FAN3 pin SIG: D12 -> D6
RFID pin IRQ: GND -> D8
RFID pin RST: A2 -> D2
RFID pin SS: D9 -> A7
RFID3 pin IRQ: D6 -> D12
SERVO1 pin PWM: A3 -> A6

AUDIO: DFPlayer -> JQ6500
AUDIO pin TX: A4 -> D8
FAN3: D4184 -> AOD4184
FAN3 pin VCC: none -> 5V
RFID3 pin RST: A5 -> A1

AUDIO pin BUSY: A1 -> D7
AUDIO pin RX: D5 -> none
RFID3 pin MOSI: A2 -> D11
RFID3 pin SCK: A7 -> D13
-=-=-
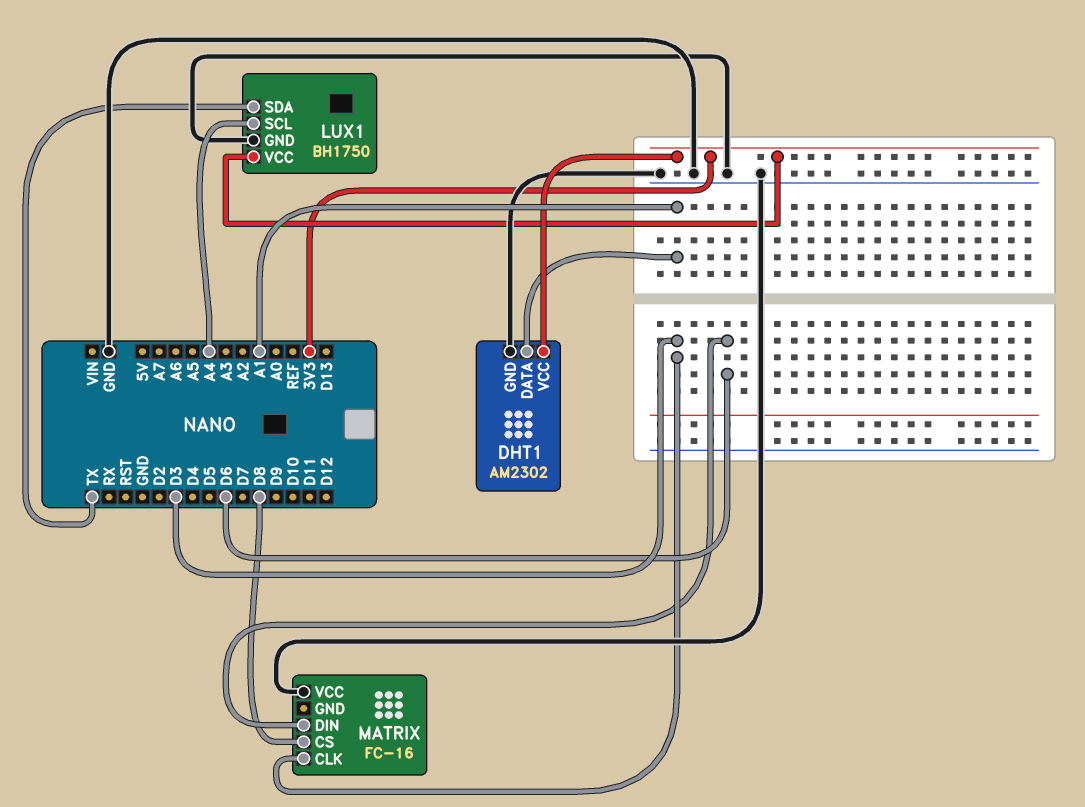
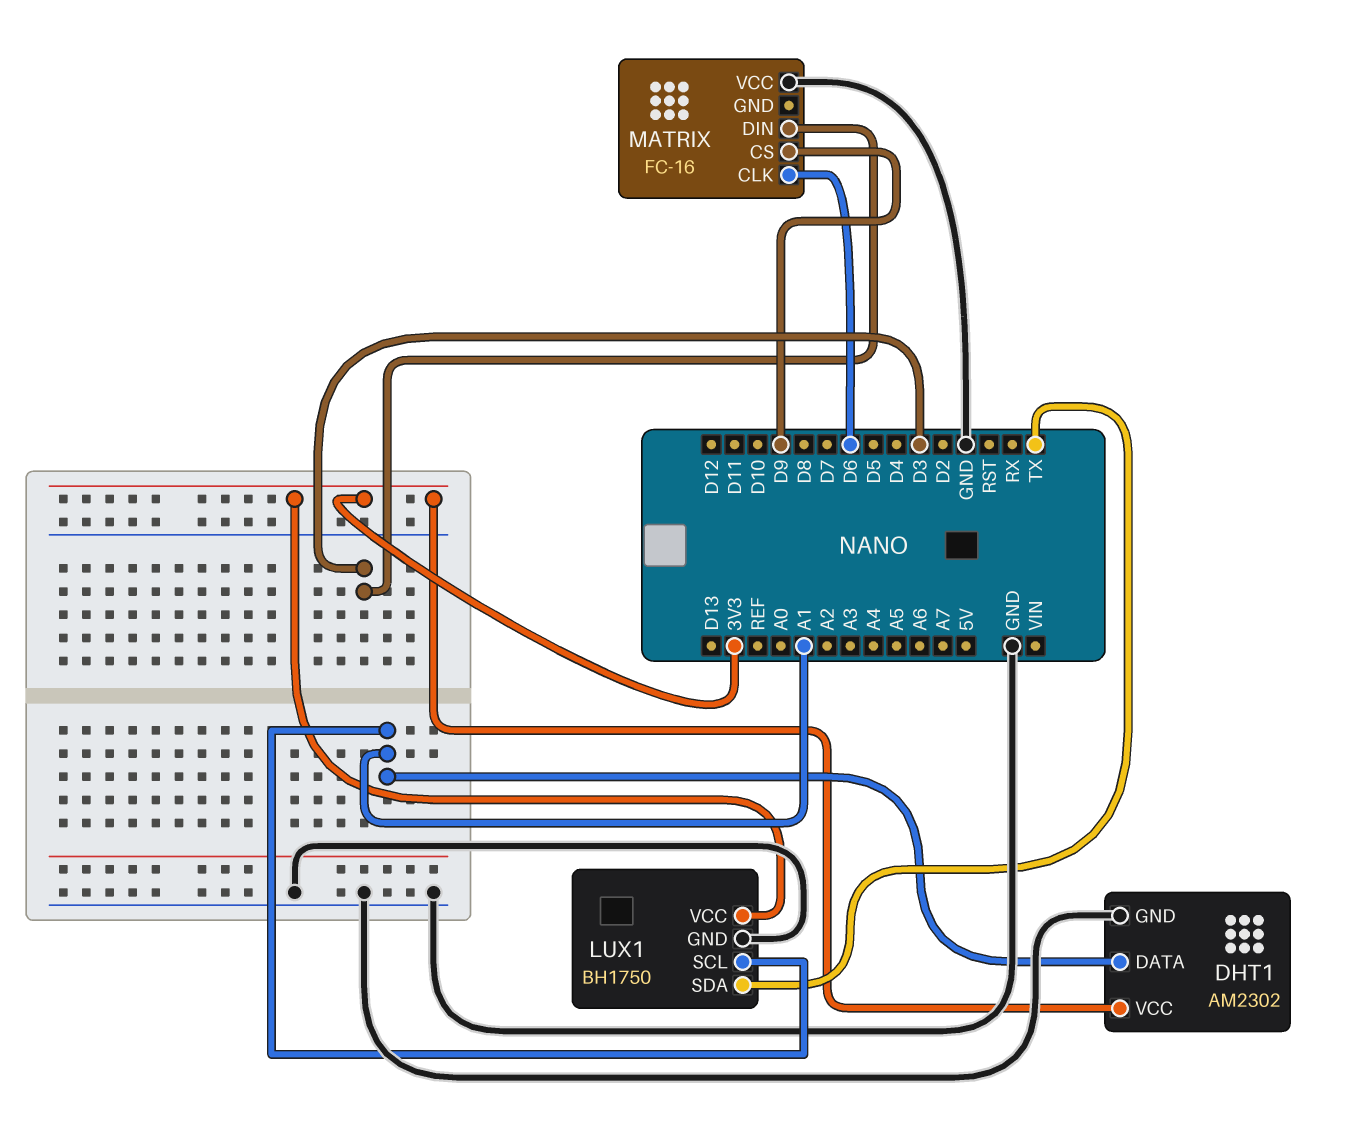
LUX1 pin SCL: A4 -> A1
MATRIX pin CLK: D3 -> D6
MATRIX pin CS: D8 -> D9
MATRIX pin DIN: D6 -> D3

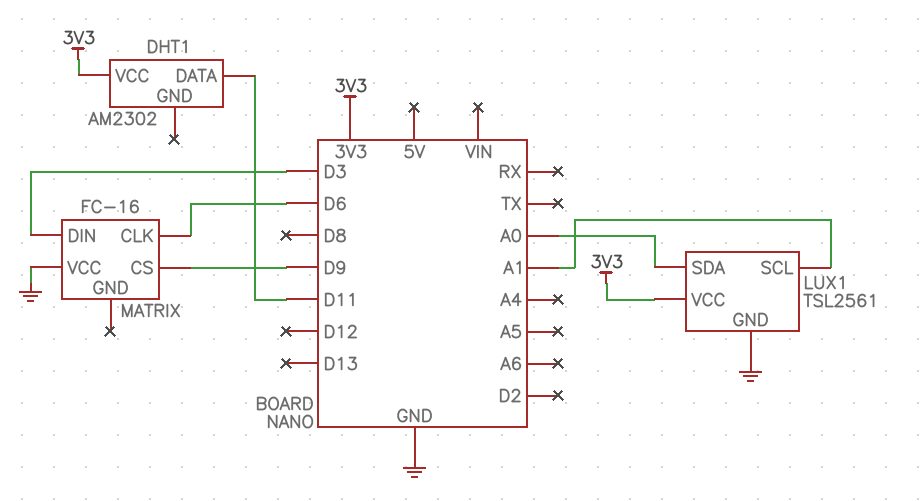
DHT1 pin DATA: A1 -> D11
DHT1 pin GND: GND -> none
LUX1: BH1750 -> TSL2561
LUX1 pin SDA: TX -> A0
-=-=-
*WHAT TO WORK ON*
When you reach the line holding "FAN3 pin SIG: D12 -> D6" in the records above, begin reproducing exactly, stop after the line holding "RFID3 pin SCK: A7 -> D13", and output nothing else.

*ANSWER BELOW*
FAN3 pin SIG: D12 -> D6
RFID pin IRQ: GND -> D8
RFID pin RST: A2 -> D2
RFID pin SS: D9 -> A7
RFID3 pin IRQ: D6 -> D12
SERVO1 pin PWM: A3 -> A6

AUDIO: DFPlayer -> JQ6500
AUDIO pin TX: A4 -> D8
FAN3: D4184 -> AOD4184
FAN3 pin VCC: none -> 5V
RFID3 pin RST: A5 -> A1

AUDIO pin BUSY: A1 -> D7
AUDIO pin RX: D5 -> none
RFID3 pin MOSI: A2 -> D11
RFID3 pin SCK: A7 -> D13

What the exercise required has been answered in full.